» **WORK INSTRUCTION**: In your copy, reproduce each entry exactly and include no picture.

[Opening RECORDS FOR THIS TASK section]

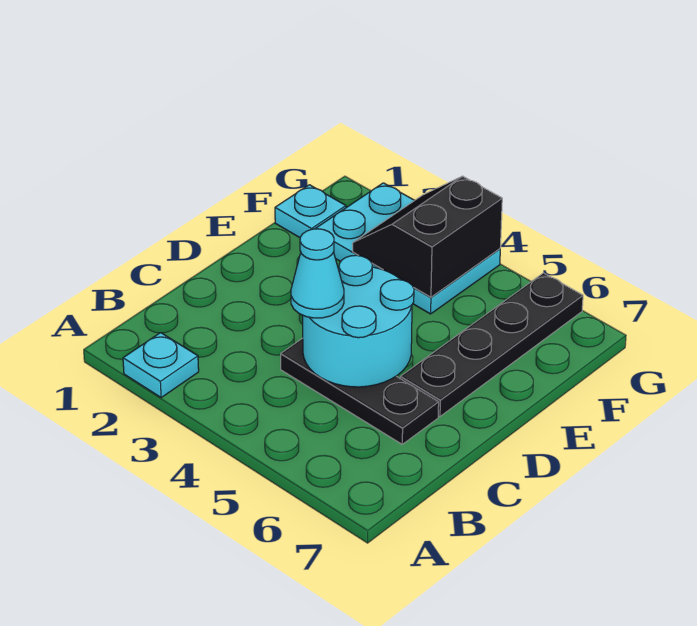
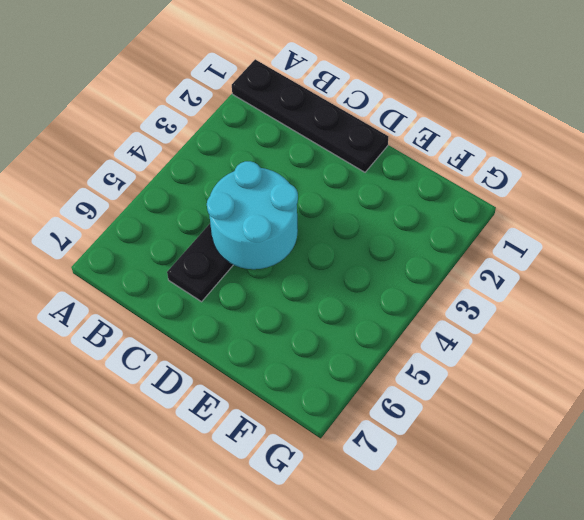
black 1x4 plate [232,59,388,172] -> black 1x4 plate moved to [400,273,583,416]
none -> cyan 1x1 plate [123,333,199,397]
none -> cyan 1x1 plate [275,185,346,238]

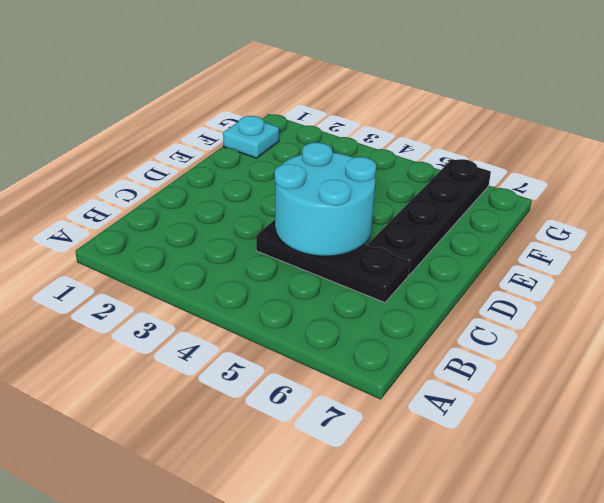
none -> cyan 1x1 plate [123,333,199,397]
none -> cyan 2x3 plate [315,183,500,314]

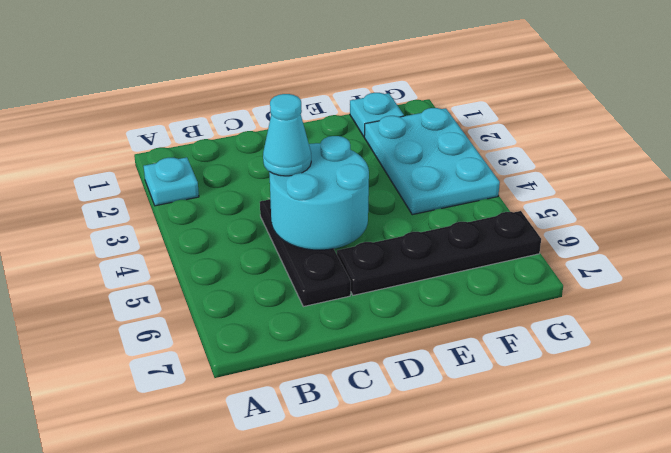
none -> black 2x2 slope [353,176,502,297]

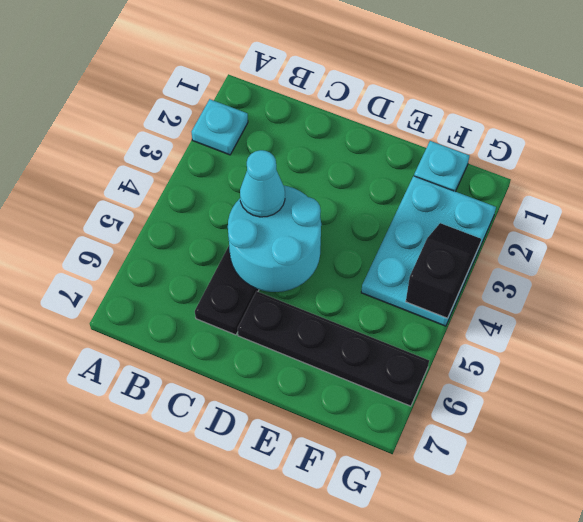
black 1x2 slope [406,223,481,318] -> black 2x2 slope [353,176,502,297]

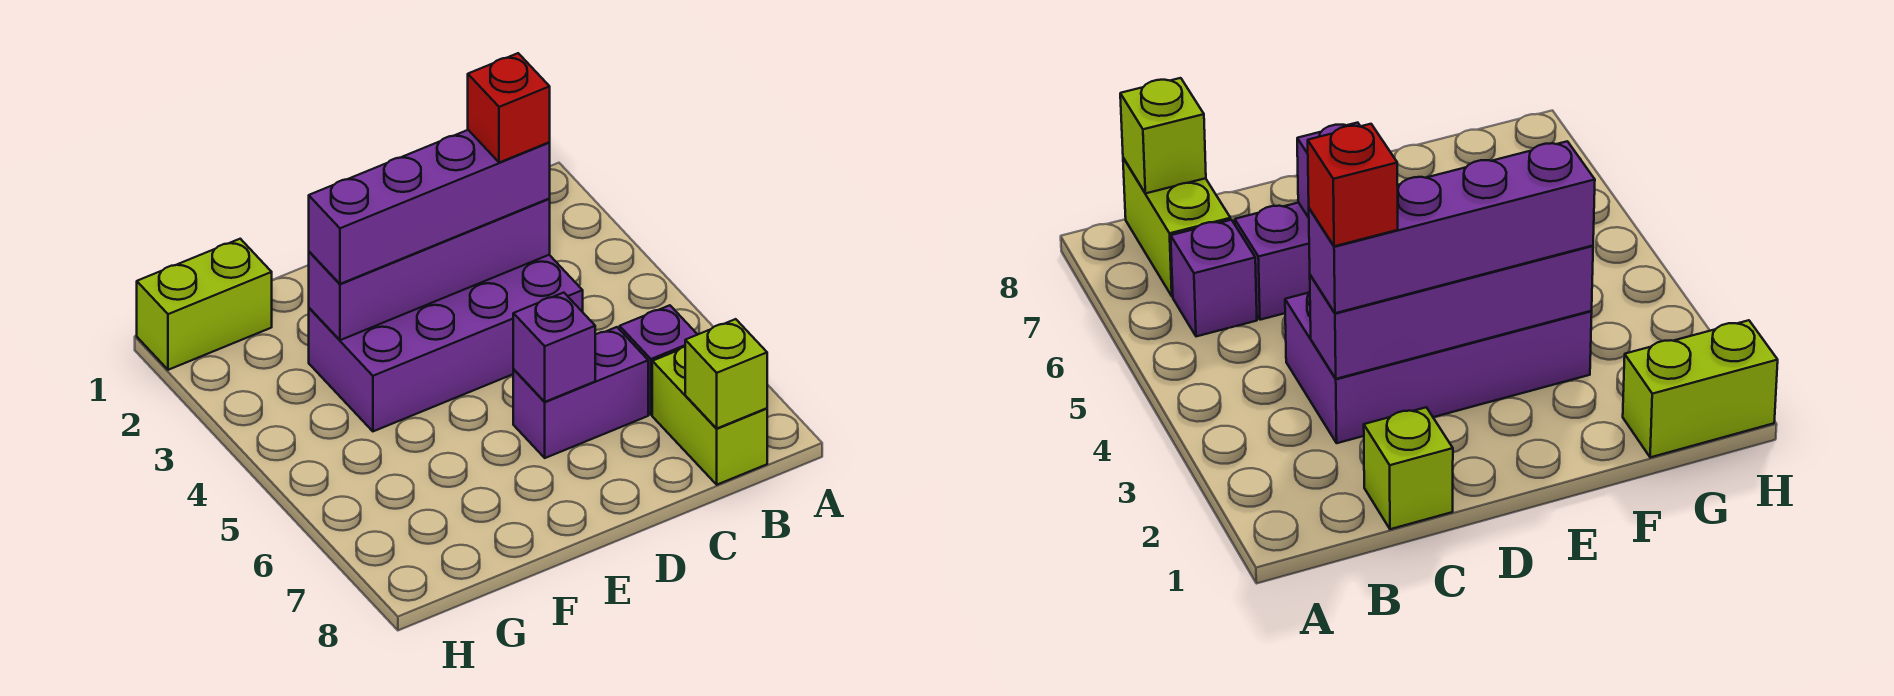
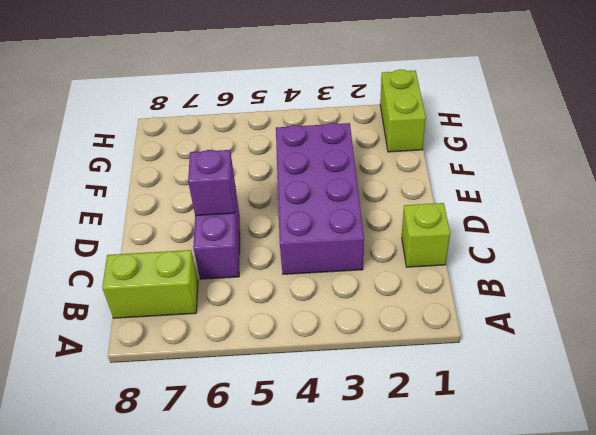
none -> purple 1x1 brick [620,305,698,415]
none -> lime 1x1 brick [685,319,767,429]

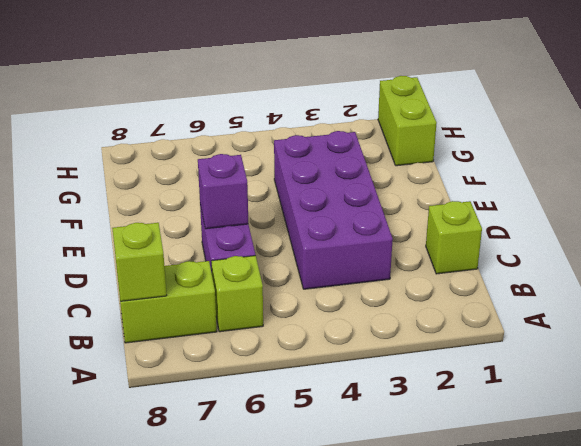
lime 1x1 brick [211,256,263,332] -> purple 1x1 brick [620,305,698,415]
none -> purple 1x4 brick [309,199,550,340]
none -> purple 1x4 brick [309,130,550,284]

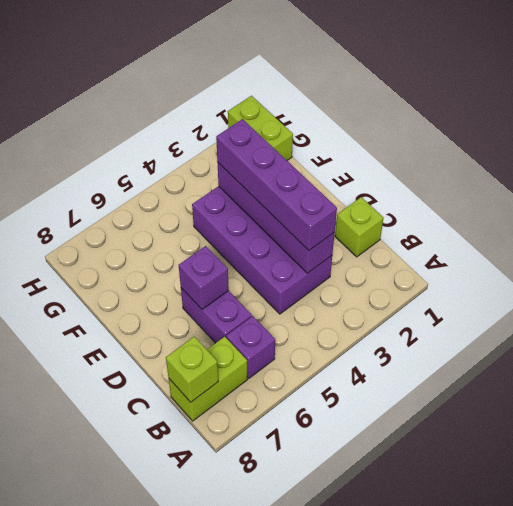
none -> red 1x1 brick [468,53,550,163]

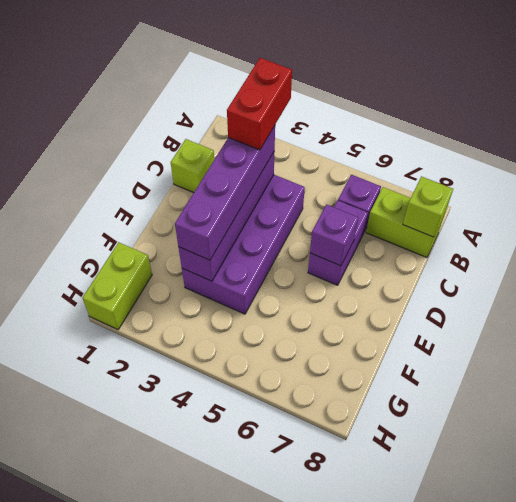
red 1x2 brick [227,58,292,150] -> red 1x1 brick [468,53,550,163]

[Closing RECORDS FOR THIS TASK section]

» **PROBLEM SOLUTION**:
black 1x4 plate [232,59,388,172] -> black 1x4 plate moved to [400,273,583,416]
none -> cyan 1x1 plate [123,333,199,397]
none -> cyan 1x1 plate [275,185,346,238]

none -> cyan 1x1 plate [123,333,199,397]
none -> cyan 2x3 plate [315,183,500,314]

none -> black 2x2 slope [353,176,502,297]

black 1x2 slope [406,223,481,318] -> black 2x2 slope [353,176,502,297]

none -> purple 1x1 brick [620,305,698,415]
none -> lime 1x1 brick [685,319,767,429]

lime 1x1 brick [211,256,263,332] -> purple 1x1 brick [620,305,698,415]
none -> purple 1x4 brick [309,199,550,340]
none -> purple 1x4 brick [309,130,550,284]

none -> red 1x1 brick [468,53,550,163]

red 1x2 brick [227,58,292,150] -> red 1x1 brick [468,53,550,163]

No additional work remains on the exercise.